__Description of the task__. Your reply should consist solely of the lines from the start of the material below through the line containing "C11: 470nF (GND, VCC) -> 470nF (GND, VTH)", reproduced exactly.

__Source information__.
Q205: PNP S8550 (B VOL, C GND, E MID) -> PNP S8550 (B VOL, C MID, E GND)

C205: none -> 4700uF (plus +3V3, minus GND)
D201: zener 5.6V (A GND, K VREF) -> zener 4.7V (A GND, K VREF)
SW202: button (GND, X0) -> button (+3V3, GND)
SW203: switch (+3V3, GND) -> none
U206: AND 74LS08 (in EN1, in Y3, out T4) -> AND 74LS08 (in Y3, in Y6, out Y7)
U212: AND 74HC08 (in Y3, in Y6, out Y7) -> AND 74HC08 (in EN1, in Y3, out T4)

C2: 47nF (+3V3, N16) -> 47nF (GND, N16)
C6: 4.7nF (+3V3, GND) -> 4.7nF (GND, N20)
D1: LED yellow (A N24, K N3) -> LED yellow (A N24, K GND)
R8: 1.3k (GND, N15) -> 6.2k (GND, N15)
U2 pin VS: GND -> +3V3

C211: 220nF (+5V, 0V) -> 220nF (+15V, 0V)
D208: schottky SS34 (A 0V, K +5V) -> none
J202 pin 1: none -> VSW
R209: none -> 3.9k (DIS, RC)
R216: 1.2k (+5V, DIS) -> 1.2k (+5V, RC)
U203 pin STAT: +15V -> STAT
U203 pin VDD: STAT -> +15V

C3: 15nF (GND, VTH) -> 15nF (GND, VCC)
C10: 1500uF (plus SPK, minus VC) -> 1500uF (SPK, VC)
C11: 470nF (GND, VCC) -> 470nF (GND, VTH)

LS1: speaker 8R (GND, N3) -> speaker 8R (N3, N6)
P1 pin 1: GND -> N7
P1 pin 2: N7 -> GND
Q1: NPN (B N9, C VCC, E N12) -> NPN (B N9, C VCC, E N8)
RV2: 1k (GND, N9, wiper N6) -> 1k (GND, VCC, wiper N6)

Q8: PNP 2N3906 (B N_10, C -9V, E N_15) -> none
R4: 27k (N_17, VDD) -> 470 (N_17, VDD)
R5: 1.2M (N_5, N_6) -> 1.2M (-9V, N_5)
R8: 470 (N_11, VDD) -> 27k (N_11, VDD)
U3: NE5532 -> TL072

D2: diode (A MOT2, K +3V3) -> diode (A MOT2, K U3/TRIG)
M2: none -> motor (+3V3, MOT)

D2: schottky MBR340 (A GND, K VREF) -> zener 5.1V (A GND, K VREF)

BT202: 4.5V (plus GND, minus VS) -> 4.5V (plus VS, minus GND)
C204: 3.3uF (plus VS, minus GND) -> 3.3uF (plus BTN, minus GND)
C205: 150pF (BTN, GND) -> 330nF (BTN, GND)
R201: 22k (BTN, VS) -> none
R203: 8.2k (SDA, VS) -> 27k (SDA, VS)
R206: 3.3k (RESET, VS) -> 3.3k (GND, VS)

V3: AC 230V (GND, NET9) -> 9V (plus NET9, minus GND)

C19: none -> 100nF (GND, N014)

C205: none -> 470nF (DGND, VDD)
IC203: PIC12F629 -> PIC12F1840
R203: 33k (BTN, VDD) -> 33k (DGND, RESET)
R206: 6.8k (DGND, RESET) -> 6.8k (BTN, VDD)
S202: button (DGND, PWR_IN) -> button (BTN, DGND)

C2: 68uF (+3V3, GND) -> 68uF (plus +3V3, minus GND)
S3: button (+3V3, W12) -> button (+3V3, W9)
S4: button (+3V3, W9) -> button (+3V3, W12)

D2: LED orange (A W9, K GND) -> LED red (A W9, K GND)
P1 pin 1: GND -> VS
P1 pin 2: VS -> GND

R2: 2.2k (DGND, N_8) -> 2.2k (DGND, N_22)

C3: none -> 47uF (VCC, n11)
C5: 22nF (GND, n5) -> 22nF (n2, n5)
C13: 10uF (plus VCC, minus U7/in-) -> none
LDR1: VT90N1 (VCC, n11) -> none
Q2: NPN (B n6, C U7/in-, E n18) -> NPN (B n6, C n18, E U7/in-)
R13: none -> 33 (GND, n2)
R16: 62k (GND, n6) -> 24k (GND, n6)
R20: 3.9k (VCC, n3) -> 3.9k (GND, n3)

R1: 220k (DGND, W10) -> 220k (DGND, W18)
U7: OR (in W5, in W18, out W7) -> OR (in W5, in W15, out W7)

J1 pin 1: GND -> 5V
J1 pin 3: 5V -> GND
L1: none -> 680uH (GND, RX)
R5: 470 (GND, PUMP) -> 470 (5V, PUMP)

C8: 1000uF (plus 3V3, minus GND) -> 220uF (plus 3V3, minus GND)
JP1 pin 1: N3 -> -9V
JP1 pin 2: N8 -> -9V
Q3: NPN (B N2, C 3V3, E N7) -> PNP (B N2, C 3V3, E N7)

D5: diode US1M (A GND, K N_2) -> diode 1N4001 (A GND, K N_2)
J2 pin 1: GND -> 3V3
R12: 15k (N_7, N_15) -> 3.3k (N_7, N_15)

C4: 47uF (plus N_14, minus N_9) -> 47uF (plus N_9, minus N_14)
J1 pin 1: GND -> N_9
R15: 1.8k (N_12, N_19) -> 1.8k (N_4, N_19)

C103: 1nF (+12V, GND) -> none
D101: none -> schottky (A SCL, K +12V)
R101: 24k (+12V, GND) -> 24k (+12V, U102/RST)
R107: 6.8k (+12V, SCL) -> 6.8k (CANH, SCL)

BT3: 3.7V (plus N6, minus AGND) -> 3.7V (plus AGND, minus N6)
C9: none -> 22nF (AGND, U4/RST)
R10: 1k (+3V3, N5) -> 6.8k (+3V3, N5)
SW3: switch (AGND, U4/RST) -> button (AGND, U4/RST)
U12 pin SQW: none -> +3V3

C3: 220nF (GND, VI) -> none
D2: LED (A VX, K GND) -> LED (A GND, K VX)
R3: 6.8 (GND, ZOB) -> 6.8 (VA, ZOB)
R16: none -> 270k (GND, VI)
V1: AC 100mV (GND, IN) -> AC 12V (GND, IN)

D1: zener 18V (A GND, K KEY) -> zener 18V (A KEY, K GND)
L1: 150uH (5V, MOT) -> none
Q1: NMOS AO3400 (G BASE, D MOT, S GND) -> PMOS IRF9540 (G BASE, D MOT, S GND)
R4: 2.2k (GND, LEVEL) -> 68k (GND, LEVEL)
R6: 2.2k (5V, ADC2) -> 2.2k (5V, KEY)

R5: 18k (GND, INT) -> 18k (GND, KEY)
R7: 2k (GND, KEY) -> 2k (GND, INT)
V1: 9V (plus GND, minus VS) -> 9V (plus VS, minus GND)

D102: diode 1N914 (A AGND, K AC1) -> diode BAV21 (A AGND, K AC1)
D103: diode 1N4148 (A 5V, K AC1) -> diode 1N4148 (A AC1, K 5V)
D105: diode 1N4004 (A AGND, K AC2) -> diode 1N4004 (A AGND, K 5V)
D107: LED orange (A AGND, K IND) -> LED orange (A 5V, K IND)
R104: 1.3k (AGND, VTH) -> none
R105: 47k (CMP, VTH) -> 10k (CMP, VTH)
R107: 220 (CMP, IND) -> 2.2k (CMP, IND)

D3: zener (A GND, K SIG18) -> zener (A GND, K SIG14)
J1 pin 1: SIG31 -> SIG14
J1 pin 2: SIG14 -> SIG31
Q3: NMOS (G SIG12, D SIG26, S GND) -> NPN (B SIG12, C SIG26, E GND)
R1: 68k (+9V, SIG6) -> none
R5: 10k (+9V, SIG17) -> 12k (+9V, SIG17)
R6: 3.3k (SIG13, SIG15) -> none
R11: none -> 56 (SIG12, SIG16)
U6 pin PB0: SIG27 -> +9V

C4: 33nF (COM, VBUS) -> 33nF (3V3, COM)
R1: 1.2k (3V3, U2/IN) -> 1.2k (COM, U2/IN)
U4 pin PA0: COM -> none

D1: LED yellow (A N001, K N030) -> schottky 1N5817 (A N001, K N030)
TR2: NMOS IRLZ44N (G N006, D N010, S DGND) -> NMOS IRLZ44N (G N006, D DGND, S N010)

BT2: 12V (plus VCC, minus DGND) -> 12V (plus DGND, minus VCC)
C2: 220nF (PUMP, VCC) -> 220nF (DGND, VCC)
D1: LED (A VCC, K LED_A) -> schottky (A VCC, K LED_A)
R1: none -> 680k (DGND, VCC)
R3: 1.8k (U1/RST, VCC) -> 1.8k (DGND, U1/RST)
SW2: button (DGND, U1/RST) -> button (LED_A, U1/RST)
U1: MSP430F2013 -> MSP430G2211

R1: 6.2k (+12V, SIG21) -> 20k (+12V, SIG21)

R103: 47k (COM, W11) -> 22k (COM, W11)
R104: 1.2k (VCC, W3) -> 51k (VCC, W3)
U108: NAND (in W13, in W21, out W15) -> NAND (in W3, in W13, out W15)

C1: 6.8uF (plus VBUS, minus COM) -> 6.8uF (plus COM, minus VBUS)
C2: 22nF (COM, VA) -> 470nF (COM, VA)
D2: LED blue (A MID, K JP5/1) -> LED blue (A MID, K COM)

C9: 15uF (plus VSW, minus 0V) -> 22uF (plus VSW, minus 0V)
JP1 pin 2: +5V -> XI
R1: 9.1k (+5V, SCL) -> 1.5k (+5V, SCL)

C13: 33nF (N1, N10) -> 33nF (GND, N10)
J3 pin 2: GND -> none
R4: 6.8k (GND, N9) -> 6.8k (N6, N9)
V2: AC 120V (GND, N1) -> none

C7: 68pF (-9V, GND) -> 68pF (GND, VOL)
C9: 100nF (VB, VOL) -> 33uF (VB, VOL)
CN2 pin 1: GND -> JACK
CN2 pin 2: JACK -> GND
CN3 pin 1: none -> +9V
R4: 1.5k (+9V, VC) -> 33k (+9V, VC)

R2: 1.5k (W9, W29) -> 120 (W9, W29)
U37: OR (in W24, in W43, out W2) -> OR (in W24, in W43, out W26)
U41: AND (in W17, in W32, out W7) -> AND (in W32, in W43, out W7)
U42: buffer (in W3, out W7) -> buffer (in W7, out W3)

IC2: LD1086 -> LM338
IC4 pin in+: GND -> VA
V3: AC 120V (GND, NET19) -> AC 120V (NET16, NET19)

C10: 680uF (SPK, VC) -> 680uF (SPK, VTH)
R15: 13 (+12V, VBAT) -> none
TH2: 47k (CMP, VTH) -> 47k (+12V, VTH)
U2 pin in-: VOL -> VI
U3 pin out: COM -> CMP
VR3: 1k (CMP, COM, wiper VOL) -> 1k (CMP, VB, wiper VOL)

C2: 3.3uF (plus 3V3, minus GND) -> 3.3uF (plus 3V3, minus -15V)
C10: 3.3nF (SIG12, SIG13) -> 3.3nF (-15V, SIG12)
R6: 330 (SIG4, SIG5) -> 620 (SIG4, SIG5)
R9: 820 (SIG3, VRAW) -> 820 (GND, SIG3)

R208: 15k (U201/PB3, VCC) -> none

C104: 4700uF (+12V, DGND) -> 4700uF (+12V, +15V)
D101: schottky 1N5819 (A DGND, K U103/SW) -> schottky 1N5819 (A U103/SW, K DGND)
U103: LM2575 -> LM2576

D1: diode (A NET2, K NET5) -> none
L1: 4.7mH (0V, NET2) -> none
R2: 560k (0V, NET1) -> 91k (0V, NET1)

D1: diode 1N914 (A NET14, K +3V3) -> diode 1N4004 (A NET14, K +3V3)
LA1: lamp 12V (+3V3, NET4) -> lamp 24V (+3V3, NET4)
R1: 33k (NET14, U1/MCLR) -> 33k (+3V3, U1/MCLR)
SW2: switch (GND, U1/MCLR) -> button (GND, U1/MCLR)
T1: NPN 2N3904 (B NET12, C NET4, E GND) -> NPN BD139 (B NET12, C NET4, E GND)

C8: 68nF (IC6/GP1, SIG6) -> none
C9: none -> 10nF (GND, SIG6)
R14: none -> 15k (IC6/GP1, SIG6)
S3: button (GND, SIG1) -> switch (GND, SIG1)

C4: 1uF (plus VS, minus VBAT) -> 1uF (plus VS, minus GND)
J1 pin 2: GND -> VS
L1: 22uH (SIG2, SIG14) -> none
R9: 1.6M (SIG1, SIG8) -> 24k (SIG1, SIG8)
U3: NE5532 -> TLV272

__Solution__.
Q205: PNP S8550 (B VOL, C GND, E MID) -> PNP S8550 (B VOL, C MID, E GND)

C205: none -> 4700uF (plus +3V3, minus GND)
D201: zener 5.6V (A GND, K VREF) -> zener 4.7V (A GND, K VREF)
SW202: button (GND, X0) -> button (+3V3, GND)
SW203: switch (+3V3, GND) -> none
U206: AND 74LS08 (in EN1, in Y3, out T4) -> AND 74LS08 (in Y3, in Y6, out Y7)
U212: AND 74HC08 (in Y3, in Y6, out Y7) -> AND 74HC08 (in EN1, in Y3, out T4)

C2: 47nF (+3V3, N16) -> 47nF (GND, N16)
C6: 4.7nF (+3V3, GND) -> 4.7nF (GND, N20)
D1: LED yellow (A N24, K N3) -> LED yellow (A N24, K GND)
R8: 1.3k (GND, N15) -> 6.2k (GND, N15)
U2 pin VS: GND -> +3V3

C211: 220nF (+5V, 0V) -> 220nF (+15V, 0V)
D208: schottky SS34 (A 0V, K +5V) -> none
J202 pin 1: none -> VSW
R209: none -> 3.9k (DIS, RC)
R216: 1.2k (+5V, DIS) -> 1.2k (+5V, RC)
U203 pin STAT: +15V -> STAT
U203 pin VDD: STAT -> +15V

C3: 15nF (GND, VTH) -> 15nF (GND, VCC)
C10: 1500uF (plus SPK, minus VC) -> 1500uF (SPK, VC)
C11: 470nF (GND, VCC) -> 470nF (GND, VTH)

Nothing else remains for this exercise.